• **Task instructions**:
Reproduce word for word the lines between those holding "C1: 2200uF (plus" and "R6: 3.3k (VB, VX) -> none", inclusive, and nothing else from the data below.

• **Records to process**:
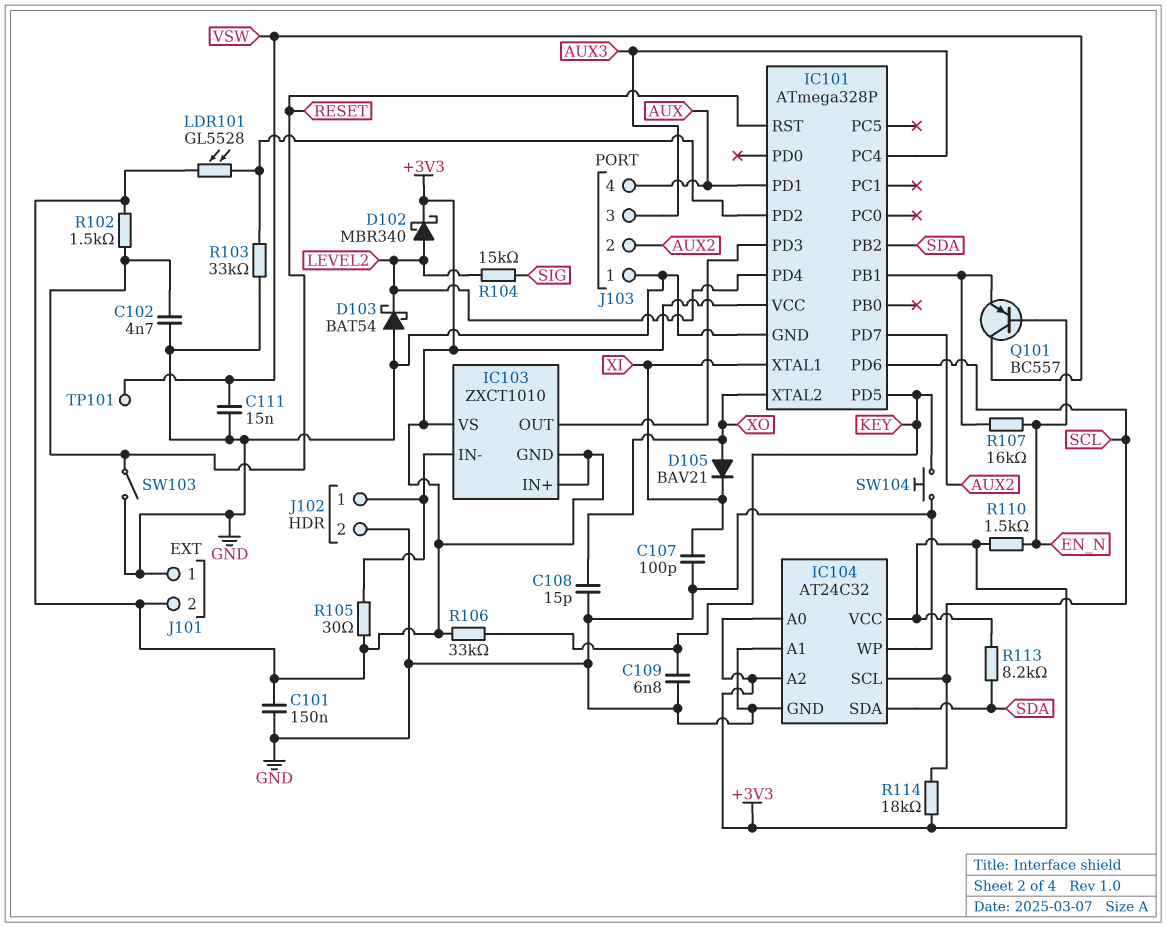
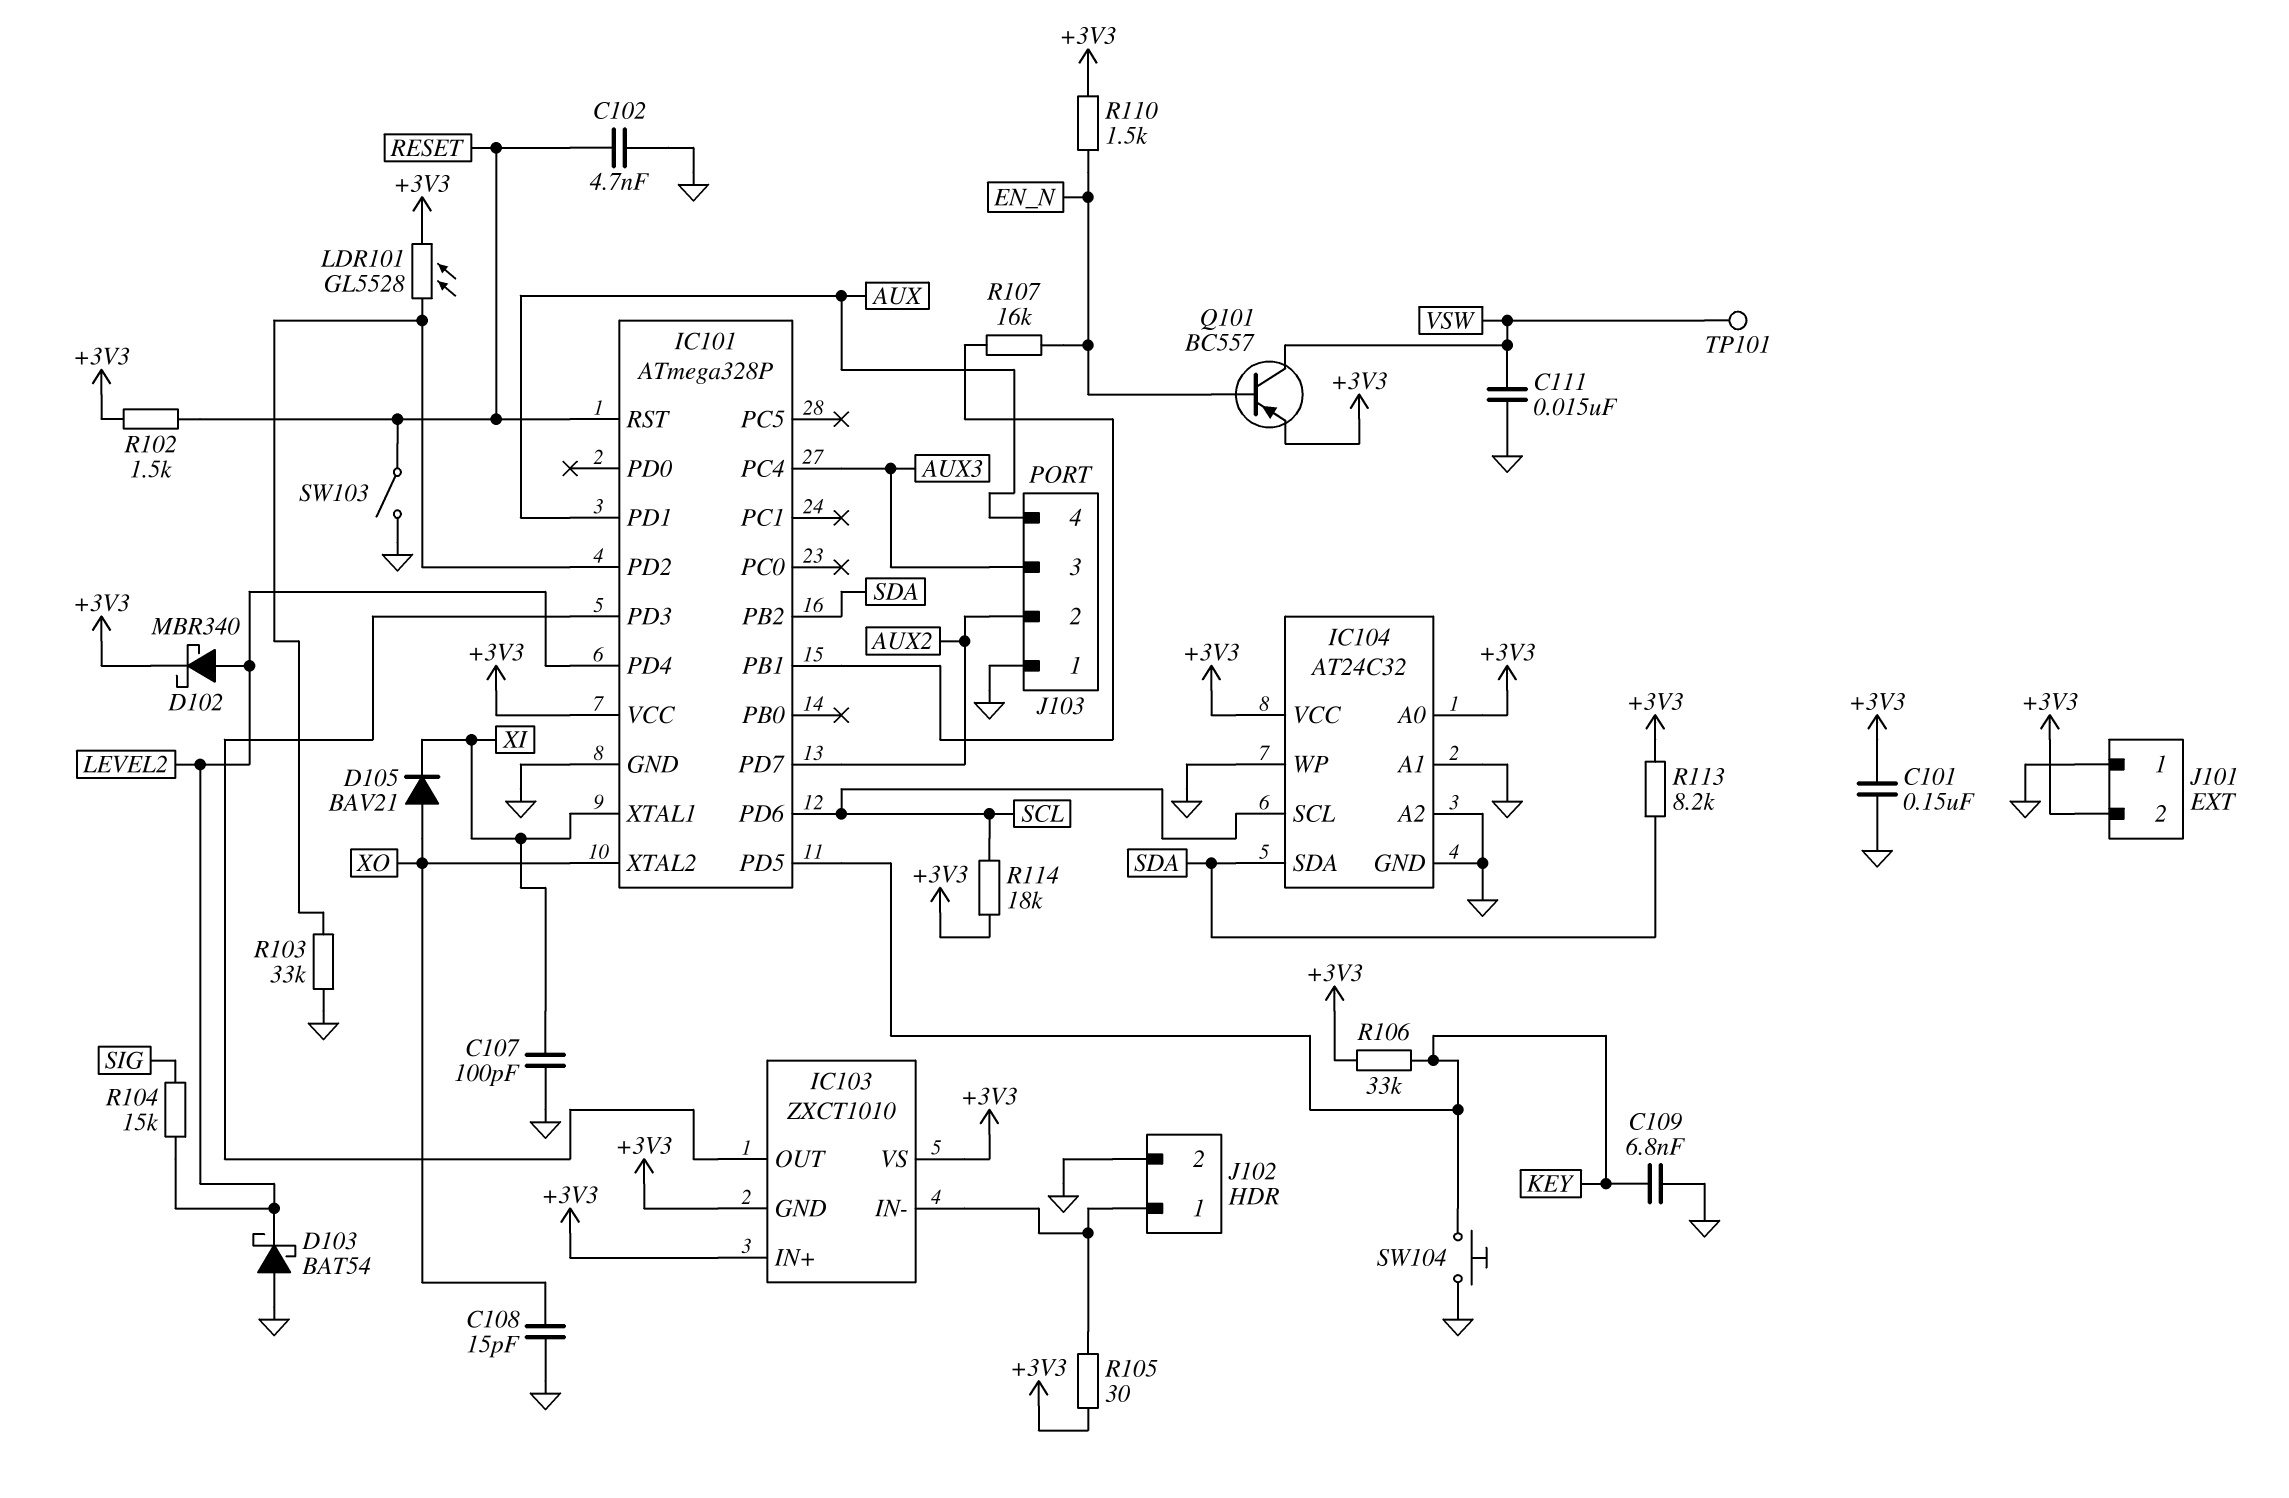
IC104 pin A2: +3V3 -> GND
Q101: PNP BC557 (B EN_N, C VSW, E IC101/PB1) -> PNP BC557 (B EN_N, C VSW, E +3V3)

==

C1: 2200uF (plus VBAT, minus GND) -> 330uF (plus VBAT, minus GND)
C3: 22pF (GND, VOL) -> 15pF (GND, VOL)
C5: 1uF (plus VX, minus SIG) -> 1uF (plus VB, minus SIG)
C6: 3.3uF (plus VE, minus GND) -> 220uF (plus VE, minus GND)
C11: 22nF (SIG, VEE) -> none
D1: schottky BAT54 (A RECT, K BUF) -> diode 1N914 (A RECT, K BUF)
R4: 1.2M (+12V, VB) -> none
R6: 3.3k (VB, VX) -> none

---

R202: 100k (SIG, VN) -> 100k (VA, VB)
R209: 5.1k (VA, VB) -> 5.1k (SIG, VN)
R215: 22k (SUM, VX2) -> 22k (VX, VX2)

• **Output for this exercise**:
C1: 2200uF (plus VBAT, minus GND) -> 330uF (plus VBAT, minus GND)
C3: 22pF (GND, VOL) -> 15pF (GND, VOL)
C5: 1uF (plus VX, minus SIG) -> 1uF (plus VB, minus SIG)
C6: 3.3uF (plus VE, minus GND) -> 220uF (plus VE, minus GND)
C11: 22nF (SIG, VEE) -> none
D1: schottky BAT54 (A RECT, K BUF) -> diode 1N914 (A RECT, K BUF)
R4: 1.2M (+12V, VB) -> none
R6: 3.3k (VB, VX) -> none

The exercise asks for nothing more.